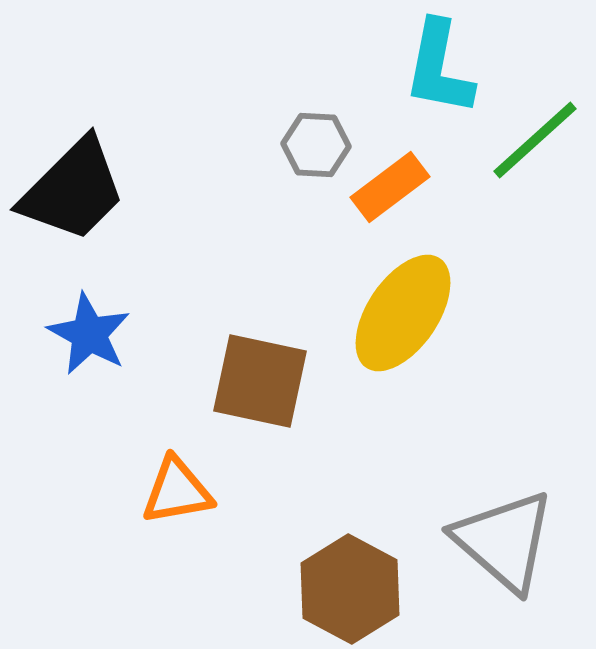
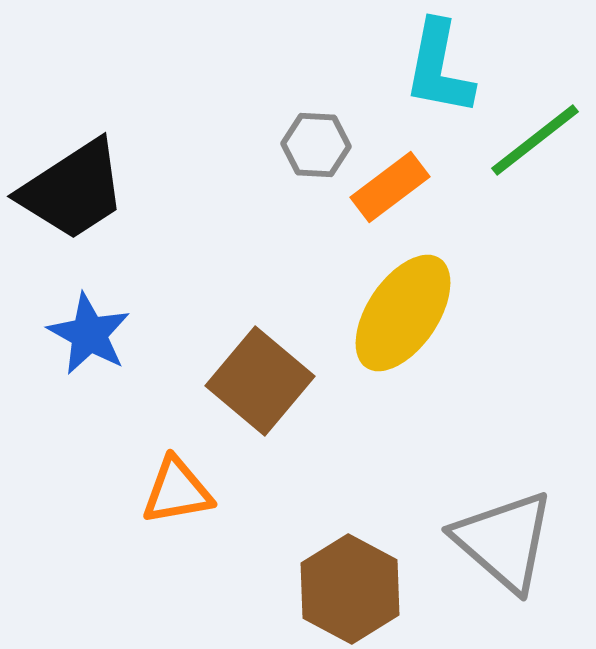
green line: rotated 4 degrees clockwise
black trapezoid: rotated 12 degrees clockwise
brown square: rotated 28 degrees clockwise
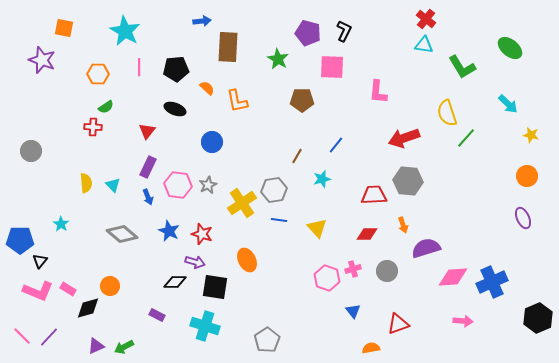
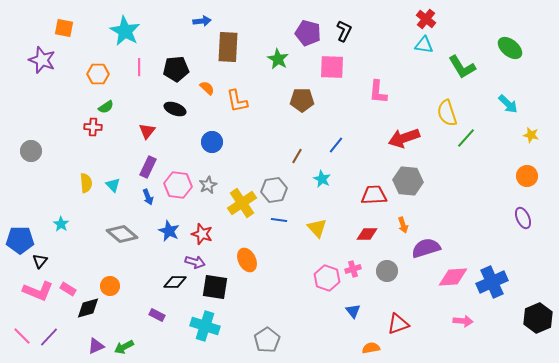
cyan star at (322, 179): rotated 30 degrees counterclockwise
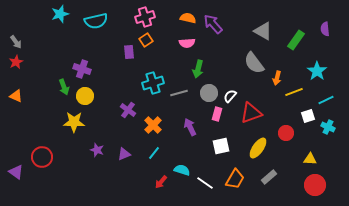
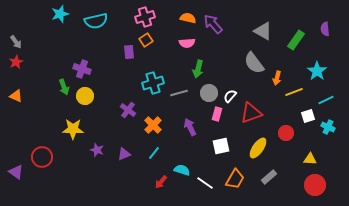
yellow star at (74, 122): moved 1 px left, 7 px down
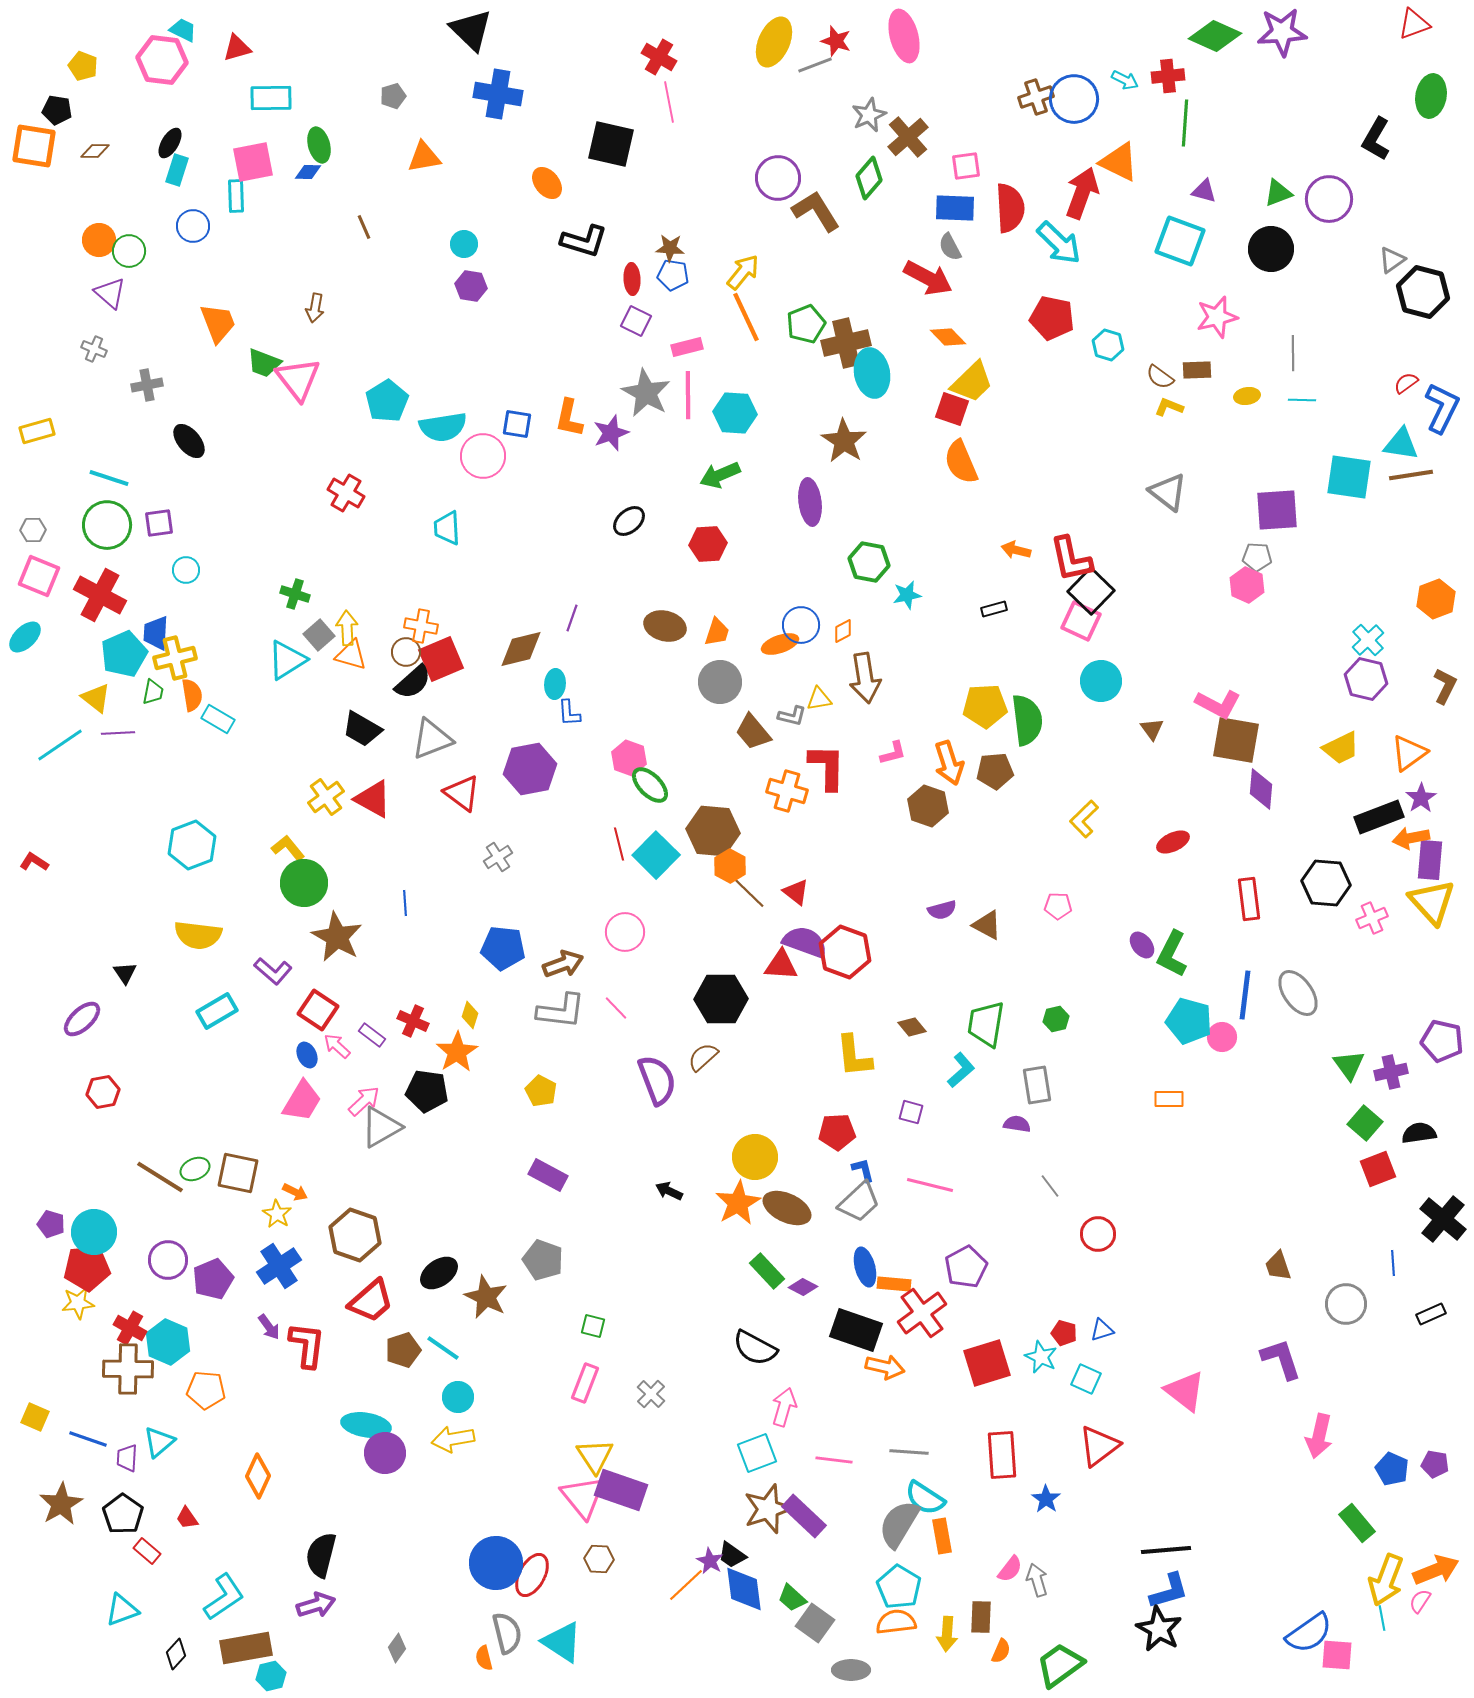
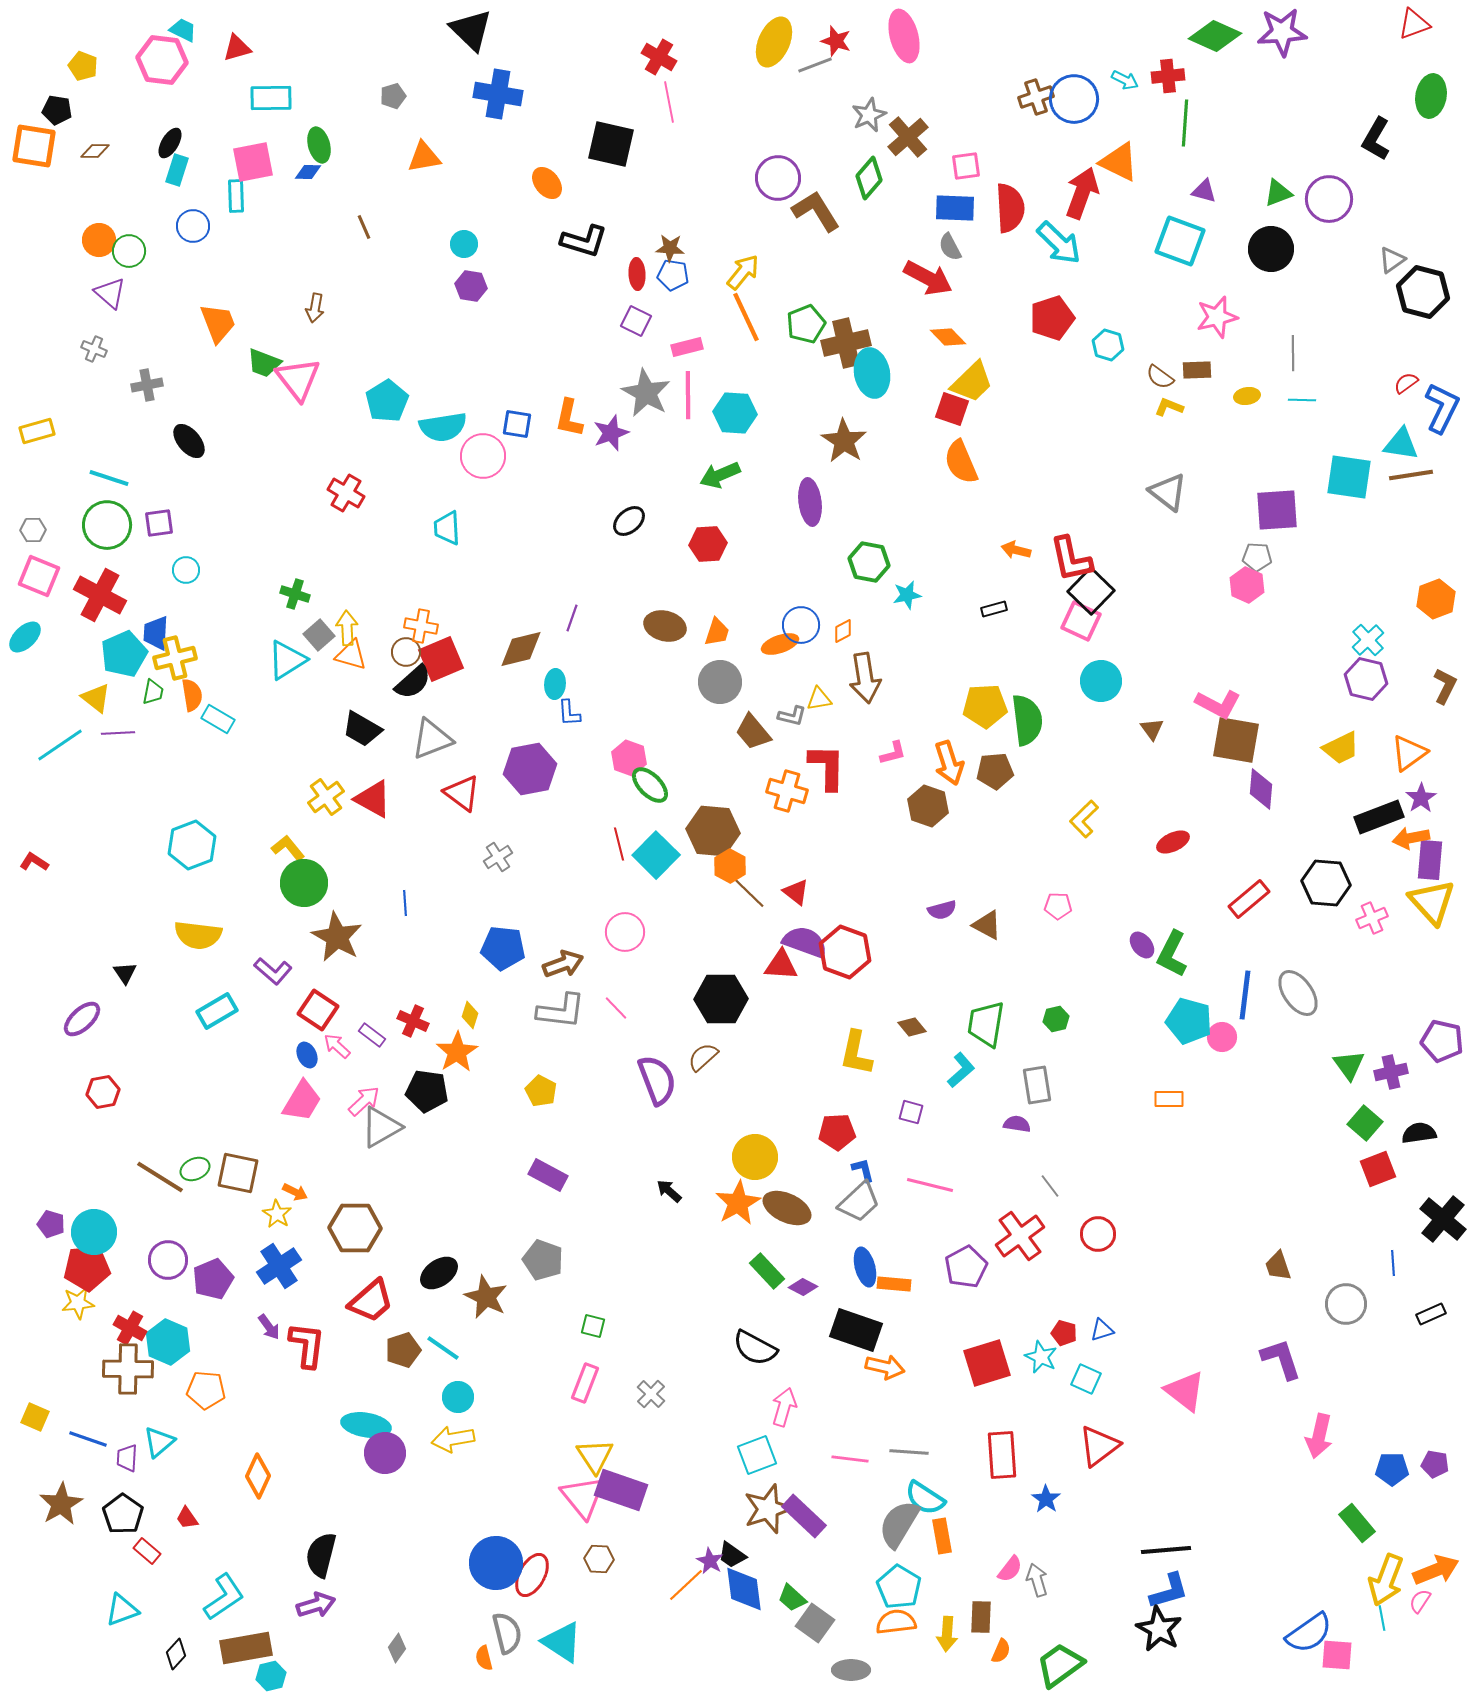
red ellipse at (632, 279): moved 5 px right, 5 px up
red pentagon at (1052, 318): rotated 30 degrees counterclockwise
red rectangle at (1249, 899): rotated 57 degrees clockwise
yellow L-shape at (854, 1056): moved 2 px right, 3 px up; rotated 18 degrees clockwise
black arrow at (669, 1191): rotated 16 degrees clockwise
brown hexagon at (355, 1235): moved 7 px up; rotated 18 degrees counterclockwise
red cross at (922, 1313): moved 98 px right, 77 px up
cyan square at (757, 1453): moved 2 px down
pink line at (834, 1460): moved 16 px right, 1 px up
blue pentagon at (1392, 1469): rotated 24 degrees counterclockwise
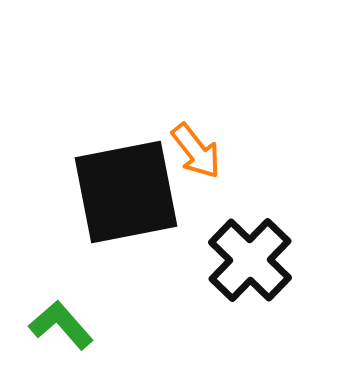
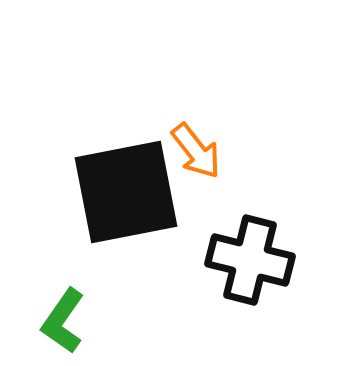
black cross: rotated 30 degrees counterclockwise
green L-shape: moved 2 px right, 4 px up; rotated 104 degrees counterclockwise
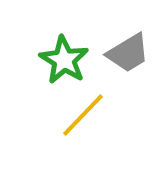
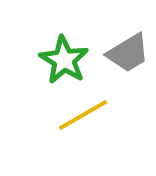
yellow line: rotated 16 degrees clockwise
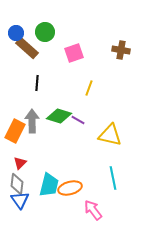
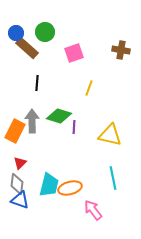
purple line: moved 4 px left, 7 px down; rotated 64 degrees clockwise
blue triangle: rotated 36 degrees counterclockwise
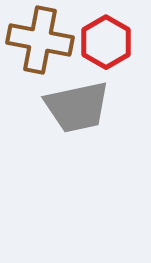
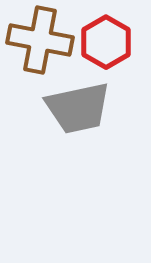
gray trapezoid: moved 1 px right, 1 px down
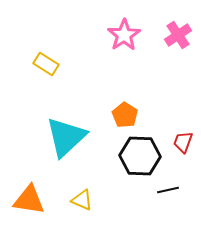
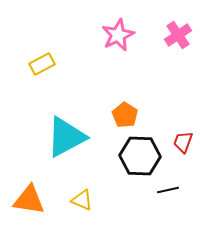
pink star: moved 6 px left; rotated 8 degrees clockwise
yellow rectangle: moved 4 px left; rotated 60 degrees counterclockwise
cyan triangle: rotated 15 degrees clockwise
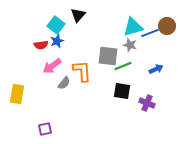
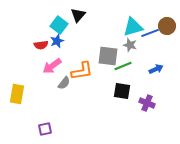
--------
> [Activity] Copy every line from the records above that contains the word "pink".

> [Result]
pink line at (834, 1460): moved 16 px right, 1 px up
pink star: moved 6 px left; rotated 8 degrees clockwise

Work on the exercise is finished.